>>>>

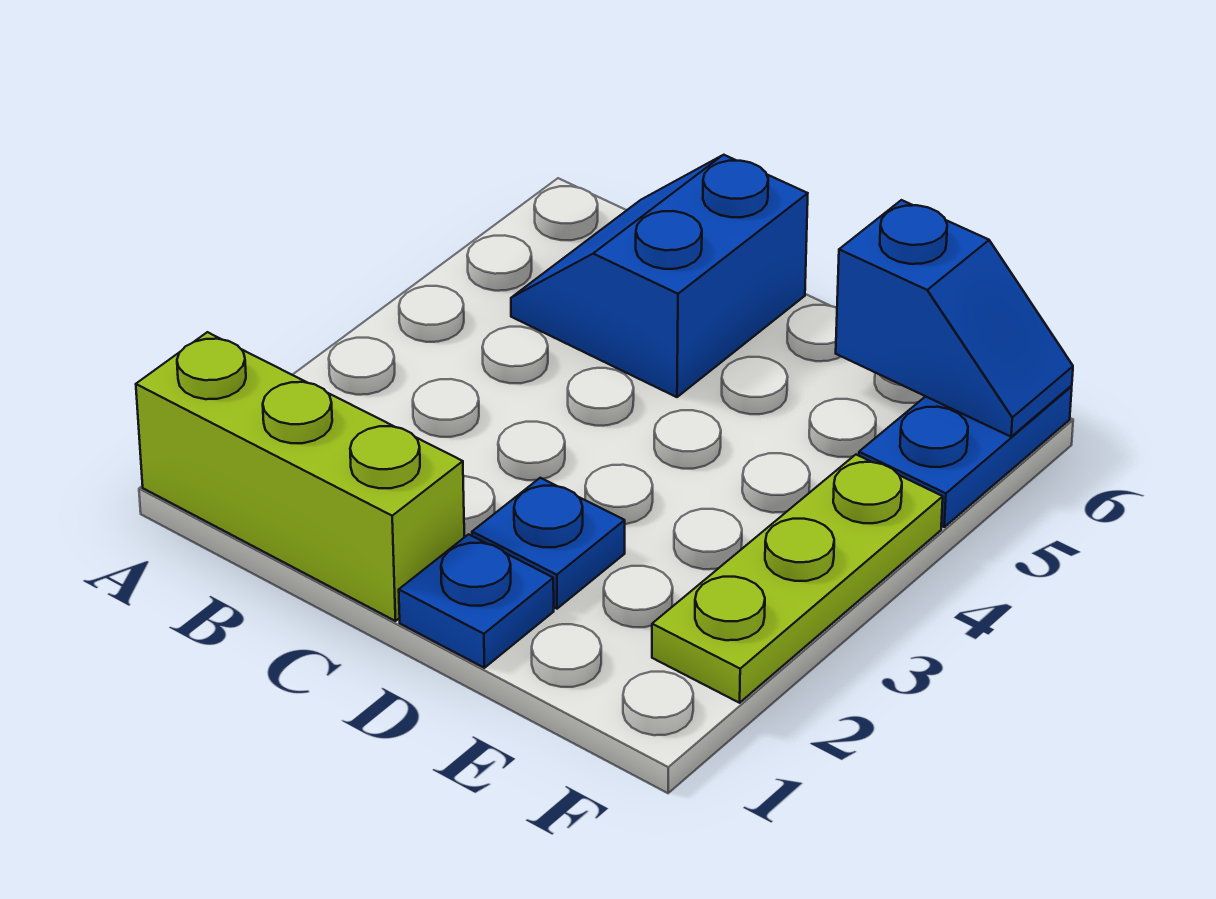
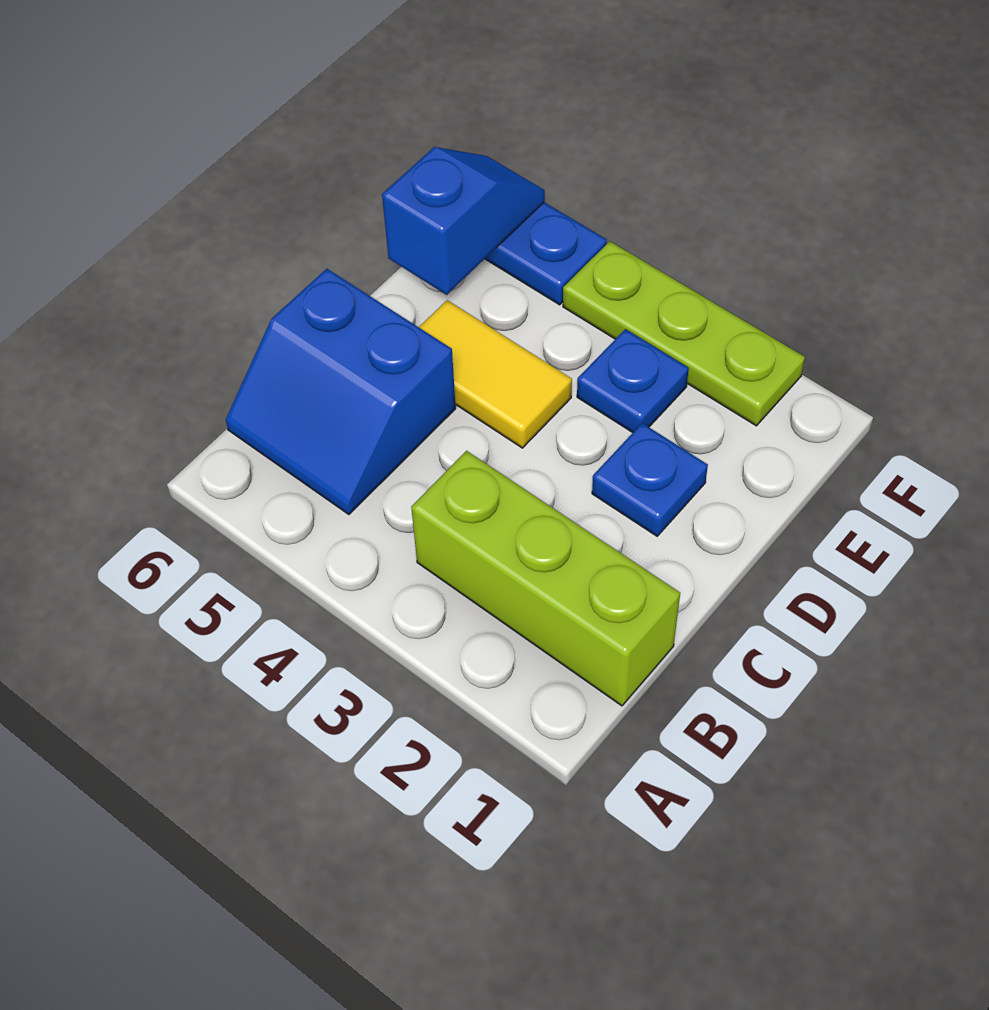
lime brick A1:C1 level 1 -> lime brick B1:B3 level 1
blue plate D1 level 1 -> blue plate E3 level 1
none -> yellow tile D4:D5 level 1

<<<<

Exercise directions |
Where a picture appears in the listing above, skip it and set down all the rest exactly.

Reply to the task |
lime brick A1:C1 level 1 -> lime brick B1:B3 level 1
blue plate D1 level 1 -> blue plate E3 level 1
none -> yellow tile D4:D5 level 1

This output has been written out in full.